EXERCISE DESCRIPTION:
Lines below that include the word "rojo" should each be copied.

RECORD SET:
○ ○ ○ ○

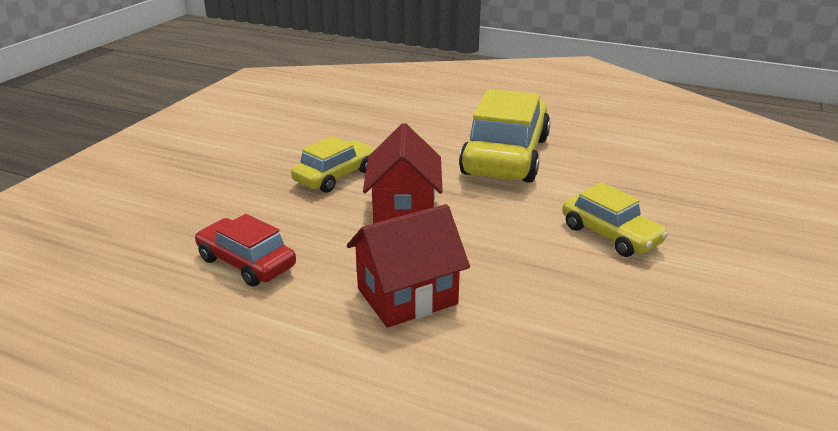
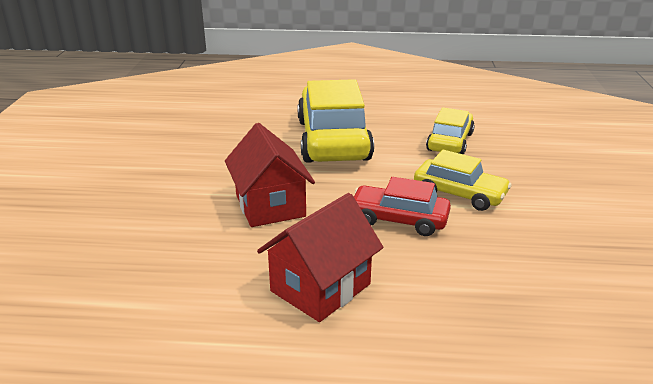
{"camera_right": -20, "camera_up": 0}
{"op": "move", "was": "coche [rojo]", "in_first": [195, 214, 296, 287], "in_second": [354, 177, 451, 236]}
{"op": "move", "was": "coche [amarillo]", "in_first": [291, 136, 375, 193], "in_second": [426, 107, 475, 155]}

○ ○ ○ ○

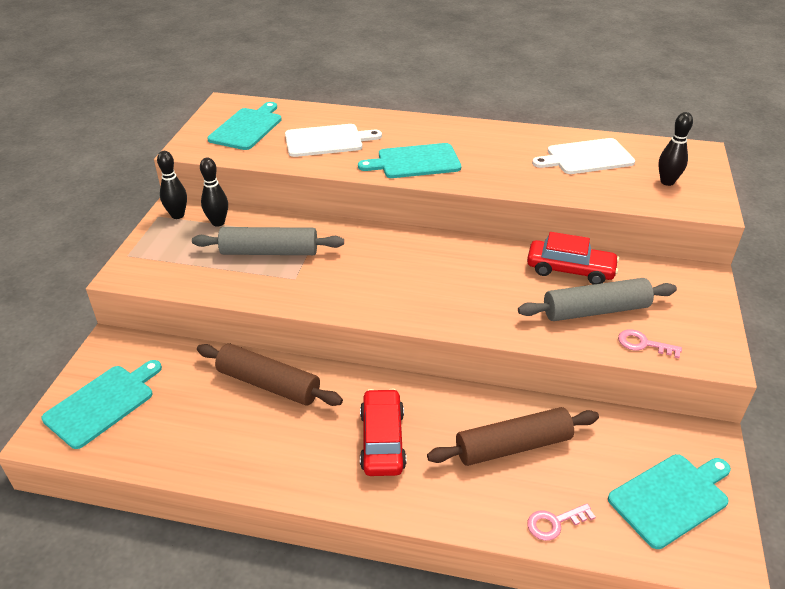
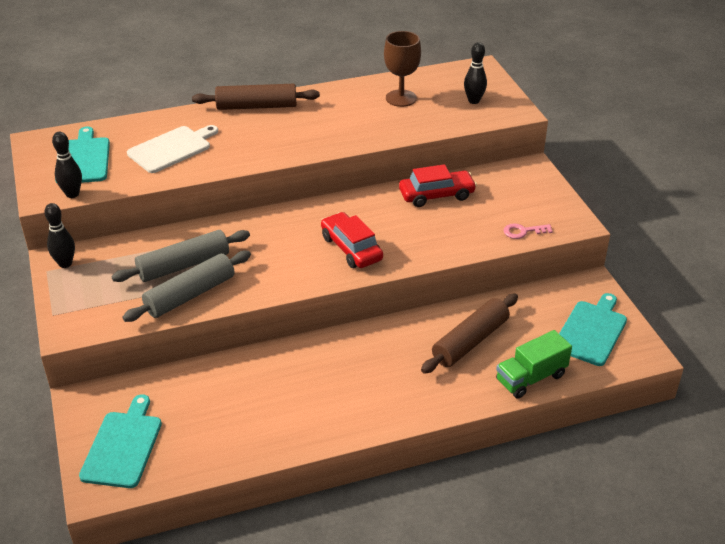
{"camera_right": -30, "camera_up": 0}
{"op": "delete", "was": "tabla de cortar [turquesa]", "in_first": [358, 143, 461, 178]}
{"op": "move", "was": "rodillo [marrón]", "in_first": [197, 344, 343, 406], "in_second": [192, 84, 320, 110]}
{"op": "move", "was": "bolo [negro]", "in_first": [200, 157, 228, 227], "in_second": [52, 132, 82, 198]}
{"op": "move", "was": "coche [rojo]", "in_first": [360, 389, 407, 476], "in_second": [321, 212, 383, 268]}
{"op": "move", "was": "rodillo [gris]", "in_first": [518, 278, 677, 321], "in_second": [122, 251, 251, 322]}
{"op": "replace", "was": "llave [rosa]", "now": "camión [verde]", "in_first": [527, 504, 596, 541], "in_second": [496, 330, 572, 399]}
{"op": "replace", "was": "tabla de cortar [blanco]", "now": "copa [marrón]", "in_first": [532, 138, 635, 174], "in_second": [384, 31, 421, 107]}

○ ○ ○ ○

YOUR SOLUTION:
{"op": "move", "was": "coche [rojo]", "in_first": [195, 214, 296, 287], "in_second": [354, 177, 451, 236]}
{"op": "move", "was": "coche [rojo]", "in_first": [360, 389, 407, 476], "in_second": [321, 212, 383, 268]}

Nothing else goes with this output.